* **Your task**:
Write out all of the records below precisely as given, omitting the images.

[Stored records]
----------------

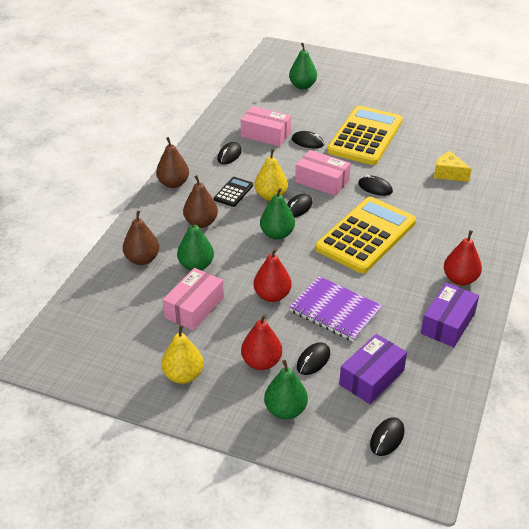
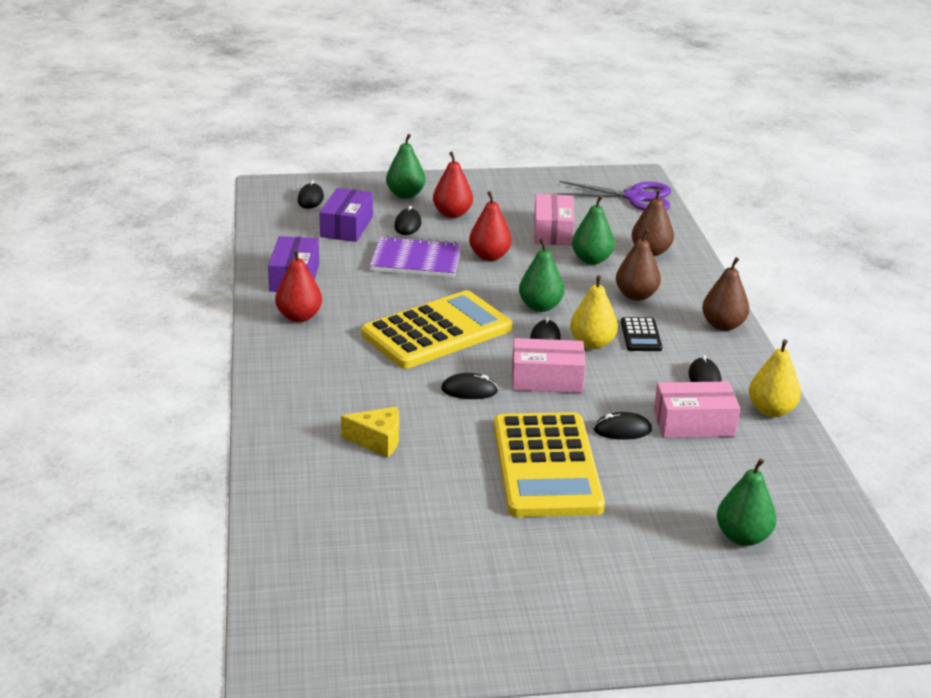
camera: 150 degrees right, 10 degrees down
(76, 328) = (635, 197): none -> purple scissors
(183, 375) = (509, 193): yellow pear -> yellow pear (771, 410)
(366, 235) = (437, 331): yellow calculator -> yellow calculator turned 135 degrees counterclockwise

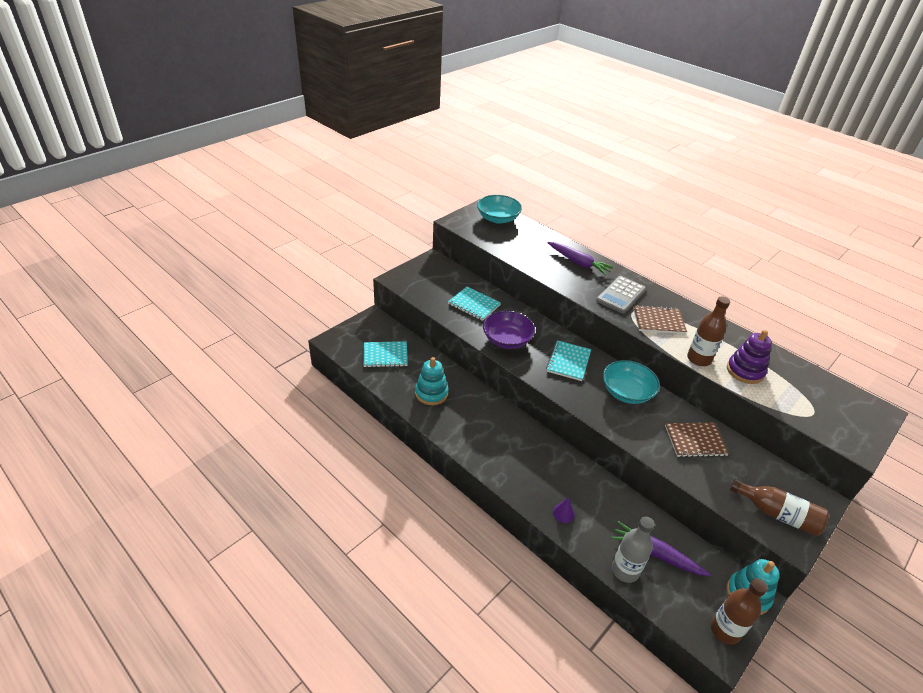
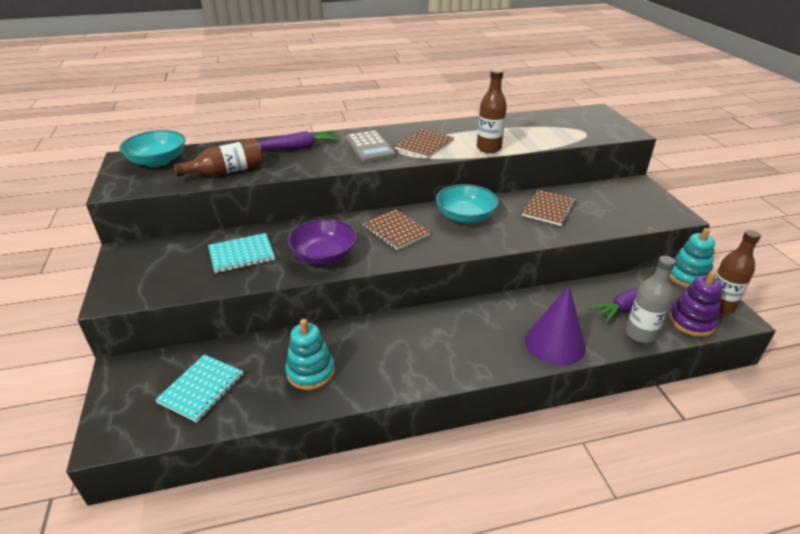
camera: 55 degrees left, 5 degrees down
(563, 513) = (555, 343): purple cone -> purple cone, size x2.35
(568, 361) = (396, 231): turquoise notebook -> brown notebook
(745, 371) = (519, 136): purple stacking toy -> purple stacking toy (691, 322)
(777, 514) = (646, 209): brown bottle -> brown bottle (227, 171)

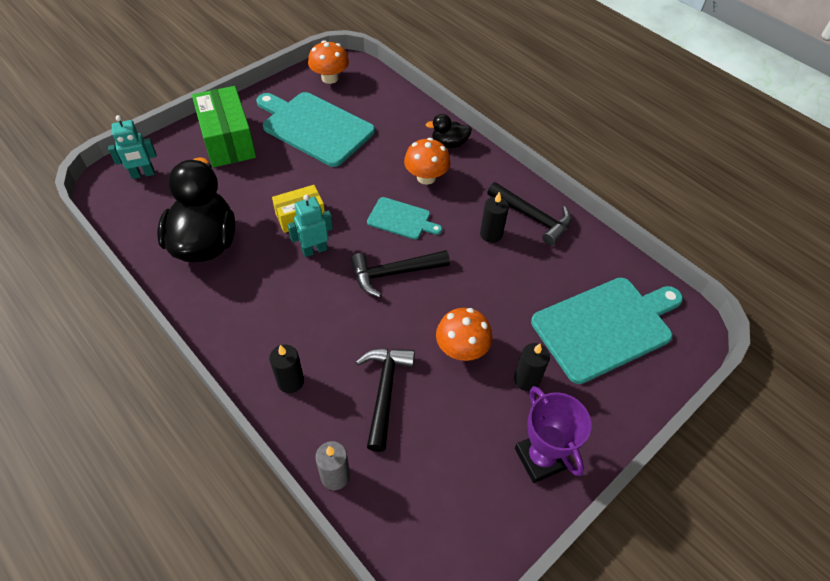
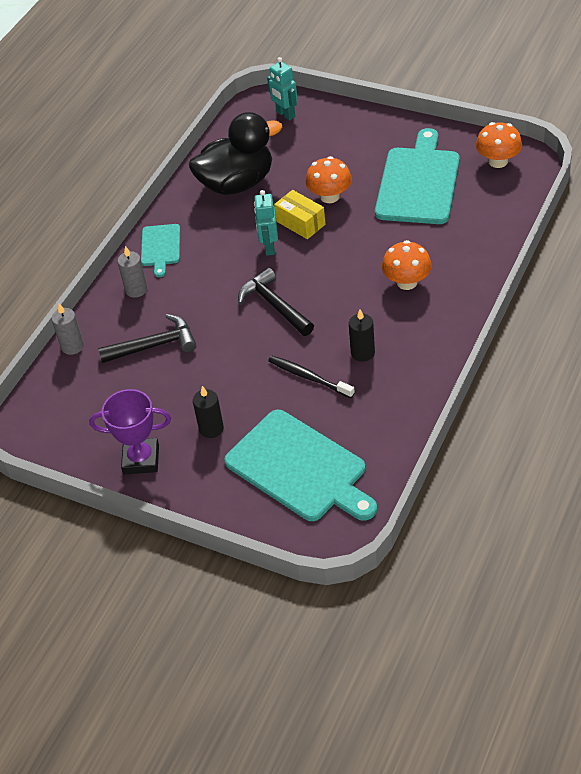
camera: 75 degrees right, 5 degrees down
(228, 140) = (359, 139): green box -> none
(290, 381) = (136, 289): black candle -> grey candle
(314, 250) = (269, 247): turquoise robot -> turquoise robot turned 135 degrees counterclockwise
(401, 219) = (340, 286): turquoise cutting board -> turquoise cutting board (161, 247)
(449, 143) = (467, 281): black duck -> none
(461, 349) = (219, 377): orange mushroom -> orange mushroom (330, 196)
(500, 281) = (309, 377): none -> black toothbrush
(533, 218) = (406, 376): black hammer -> none
(540, 458) = (141, 459): purple trophy -> purple trophy turned 45 degrees clockwise

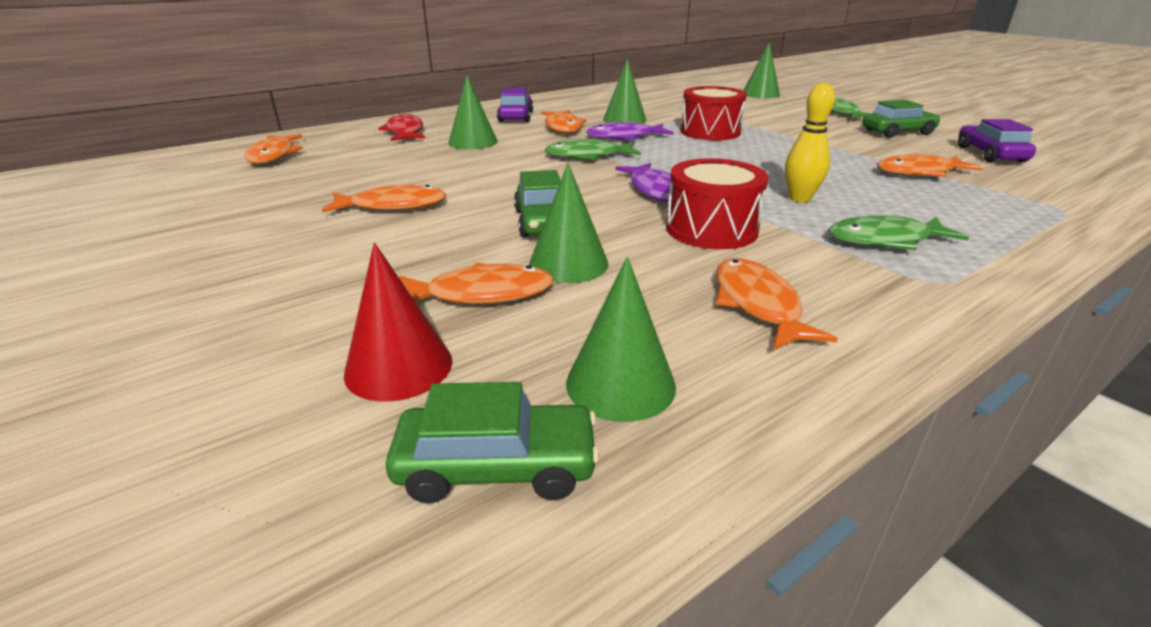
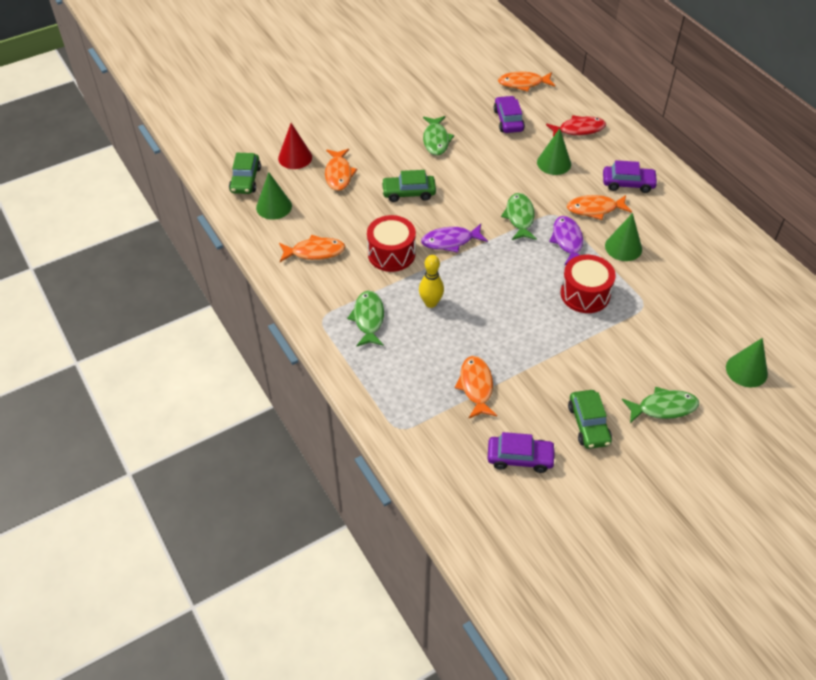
camera: 95 degrees right, 20 degrees up
(363, 163) = (508, 120): none -> purple car
(393, 206) = (436, 140): orange fish -> green fish
(568, 263) = (361, 199): green cone -> none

----------------

* **Answer**:
camera: 150 degrees right, 10 degrees down
(76, 328) = (635, 197): none -> purple scissors
(183, 375) = (509, 193): yellow pear -> yellow pear (771, 410)
(366, 235) = (437, 331): yellow calculator -> yellow calculator turned 135 degrees counterclockwise

camera: 55 degrees left, 5 degrees down
(563, 513) = (555, 343): purple cone -> purple cone, size x2.35
(568, 361) = (396, 231): turquoise notebook -> brown notebook
(745, 371) = (519, 136): purple stacking toy -> purple stacking toy (691, 322)
(777, 514) = (646, 209): brown bottle -> brown bottle (227, 171)

camera: 75 degrees right, 5 degrees down
(228, 140) = (359, 139): green box -> none
(290, 381) = (136, 289): black candle -> grey candle
(314, 250) = (269, 247): turquoise robot -> turquoise robot turned 135 degrees counterclockwise
(401, 219) = (340, 286): turquoise cutting board -> turquoise cutting board (161, 247)
(449, 143) = (467, 281): black duck -> none
(461, 349) = (219, 377): orange mushroom -> orange mushroom (330, 196)
(500, 281) = (309, 377): none -> black toothbrush
(533, 218) = (406, 376): black hammer -> none
(540, 458) = (141, 459): purple trophy -> purple trophy turned 45 degrees clockwise

camera: 95 degrees right, 20 degrees up
(363, 163) = (508, 120): none -> purple car
(393, 206) = (436, 140): orange fish -> green fish
(568, 263) = (361, 199): green cone -> none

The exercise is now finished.